• TASK TO CARRY OUT:
Rewrite the data below, replacing every "yellow trapezoid" with "green trapezoid" and changing nothing else. Leave the pictures out of your answer.

* * * *

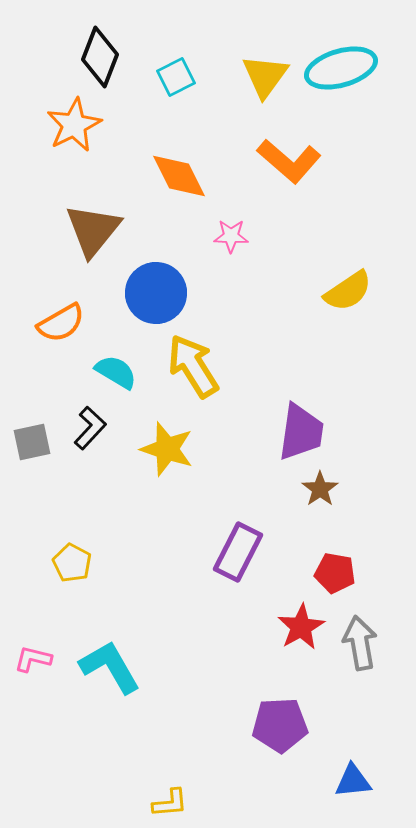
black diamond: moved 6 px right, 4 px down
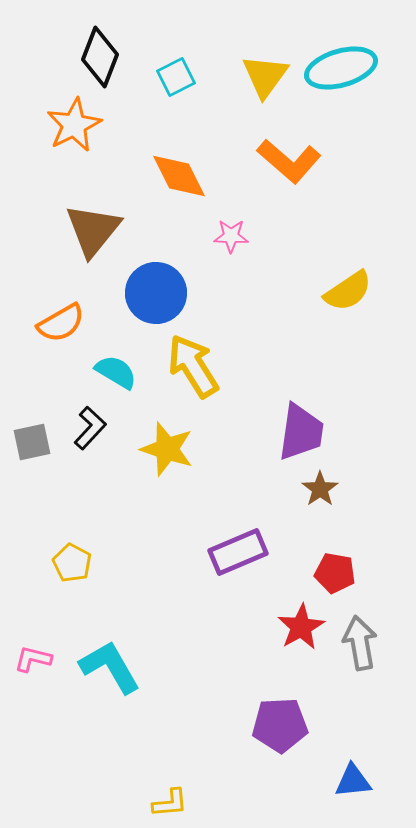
purple rectangle: rotated 40 degrees clockwise
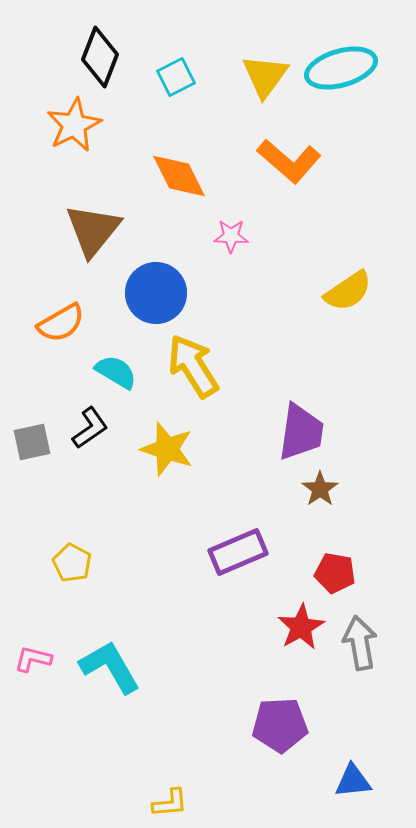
black L-shape: rotated 12 degrees clockwise
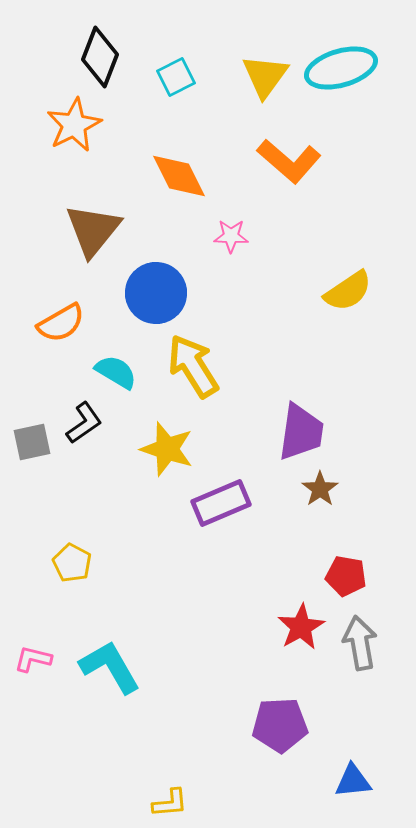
black L-shape: moved 6 px left, 5 px up
purple rectangle: moved 17 px left, 49 px up
red pentagon: moved 11 px right, 3 px down
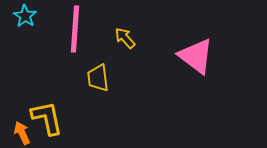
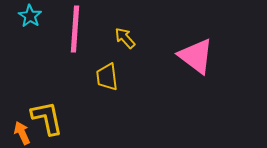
cyan star: moved 5 px right
yellow trapezoid: moved 9 px right, 1 px up
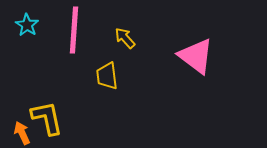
cyan star: moved 3 px left, 9 px down
pink line: moved 1 px left, 1 px down
yellow trapezoid: moved 1 px up
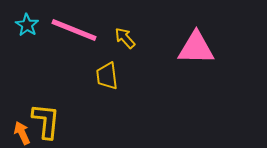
pink line: rotated 72 degrees counterclockwise
pink triangle: moved 8 px up; rotated 36 degrees counterclockwise
yellow L-shape: moved 1 px left, 3 px down; rotated 18 degrees clockwise
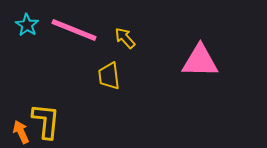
pink triangle: moved 4 px right, 13 px down
yellow trapezoid: moved 2 px right
orange arrow: moved 1 px left, 1 px up
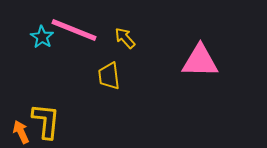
cyan star: moved 15 px right, 12 px down
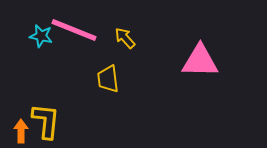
cyan star: moved 1 px left, 1 px up; rotated 20 degrees counterclockwise
yellow trapezoid: moved 1 px left, 3 px down
orange arrow: moved 1 px up; rotated 25 degrees clockwise
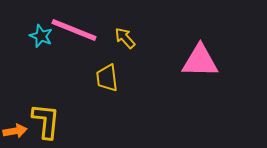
cyan star: rotated 10 degrees clockwise
yellow trapezoid: moved 1 px left, 1 px up
orange arrow: moved 6 px left; rotated 80 degrees clockwise
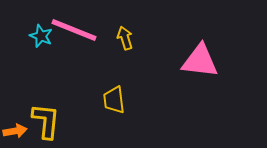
yellow arrow: rotated 25 degrees clockwise
pink triangle: rotated 6 degrees clockwise
yellow trapezoid: moved 7 px right, 22 px down
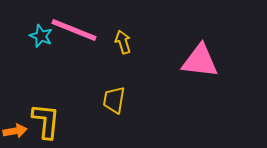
yellow arrow: moved 2 px left, 4 px down
yellow trapezoid: rotated 16 degrees clockwise
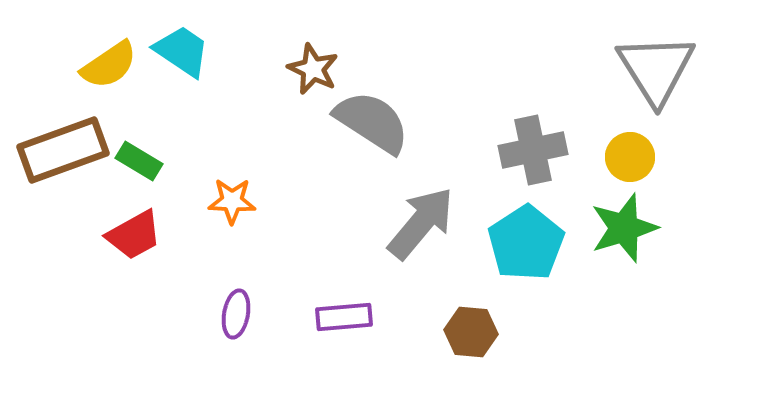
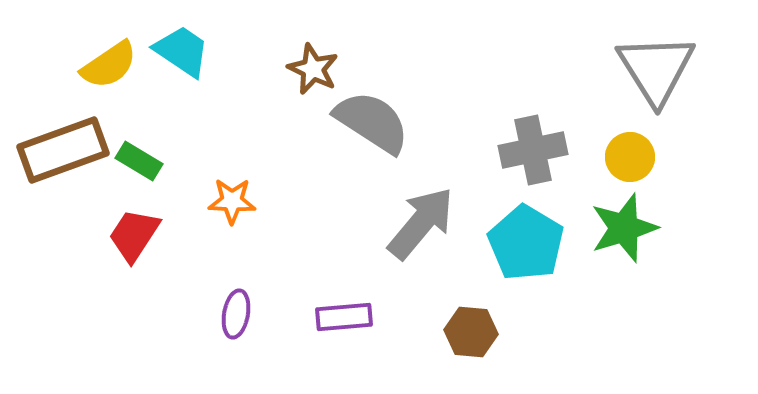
red trapezoid: rotated 152 degrees clockwise
cyan pentagon: rotated 8 degrees counterclockwise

* * * *

• THE RESPONSE:
black diamond: moved 6 px right, 4 px down
purple rectangle: rotated 40 degrees clockwise
black L-shape: rotated 12 degrees clockwise
black L-shape: moved 6 px left, 5 px up
purple rectangle: moved 17 px left, 49 px up
red pentagon: moved 11 px right, 3 px down
cyan star: moved 5 px right
green trapezoid: moved 9 px right, 1 px up
cyan star: moved 3 px left, 9 px down
pink line: moved 1 px left, 1 px down
green trapezoid: moved 1 px up
pink line: rotated 72 degrees counterclockwise
pink triangle: moved 8 px up; rotated 36 degrees counterclockwise
yellow L-shape: moved 1 px left, 3 px down; rotated 18 degrees clockwise
pink triangle: moved 4 px right, 13 px down
green trapezoid: moved 2 px right
orange arrow: moved 1 px left, 1 px up
cyan star: moved 15 px right, 12 px down
cyan star: moved 1 px left, 1 px up; rotated 20 degrees counterclockwise
green trapezoid: moved 1 px left, 3 px down
orange arrow: moved 1 px up; rotated 25 degrees clockwise
cyan star: rotated 10 degrees clockwise
green trapezoid: moved 1 px left, 1 px up
orange arrow: moved 6 px left; rotated 80 degrees clockwise
yellow arrow: rotated 25 degrees clockwise
pink triangle: rotated 6 degrees clockwise
green trapezoid: moved 7 px right, 22 px down
yellow arrow: moved 2 px left, 4 px down
green trapezoid: rotated 16 degrees clockwise
red trapezoid: rotated 152 degrees clockwise
cyan pentagon: rotated 8 degrees counterclockwise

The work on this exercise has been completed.